#### Task instructions:
Make a verbatim copy of the records; pictures stay out.
◇ ◇ ◇ ◇ ◇ ◇ ◇
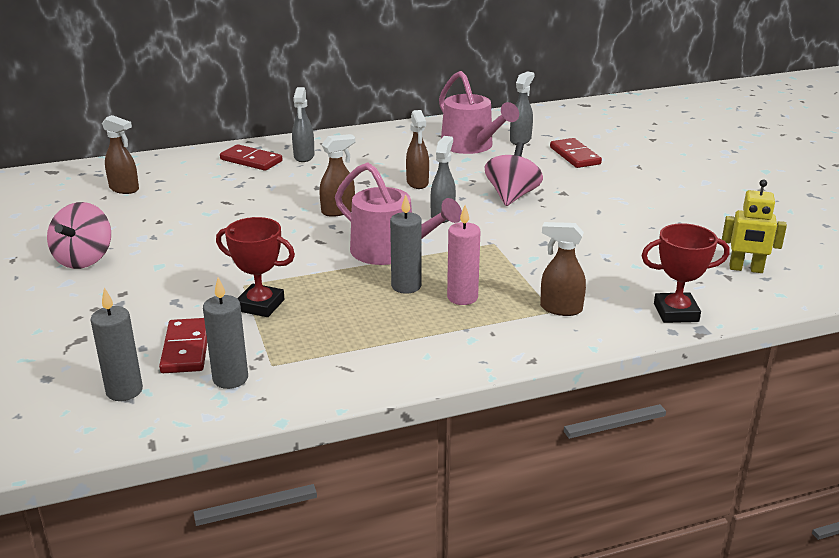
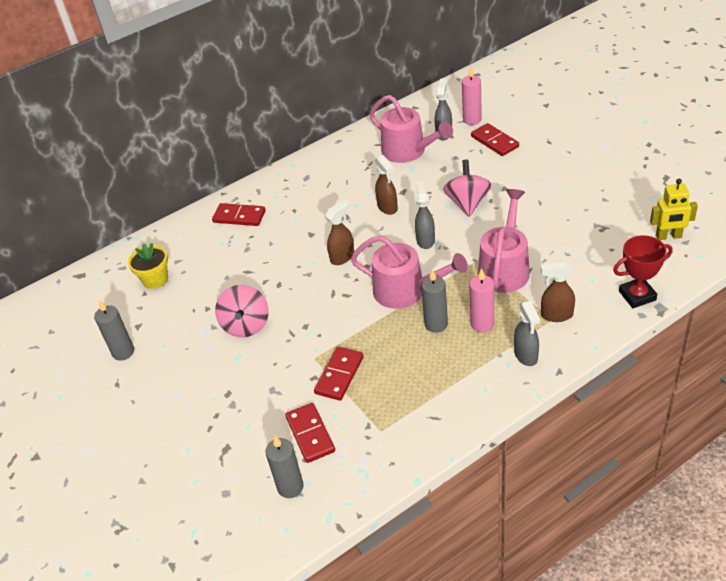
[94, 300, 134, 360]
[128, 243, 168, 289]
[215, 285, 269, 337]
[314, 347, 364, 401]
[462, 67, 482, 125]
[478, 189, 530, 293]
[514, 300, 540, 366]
◇ ◇ ◇ ◇ ◇ ◇ ◇
#### Exercise response:
[94, 300, 134, 360]
[128, 243, 168, 289]
[215, 285, 269, 337]
[314, 347, 364, 401]
[462, 67, 482, 125]
[478, 189, 530, 293]
[514, 300, 540, 366]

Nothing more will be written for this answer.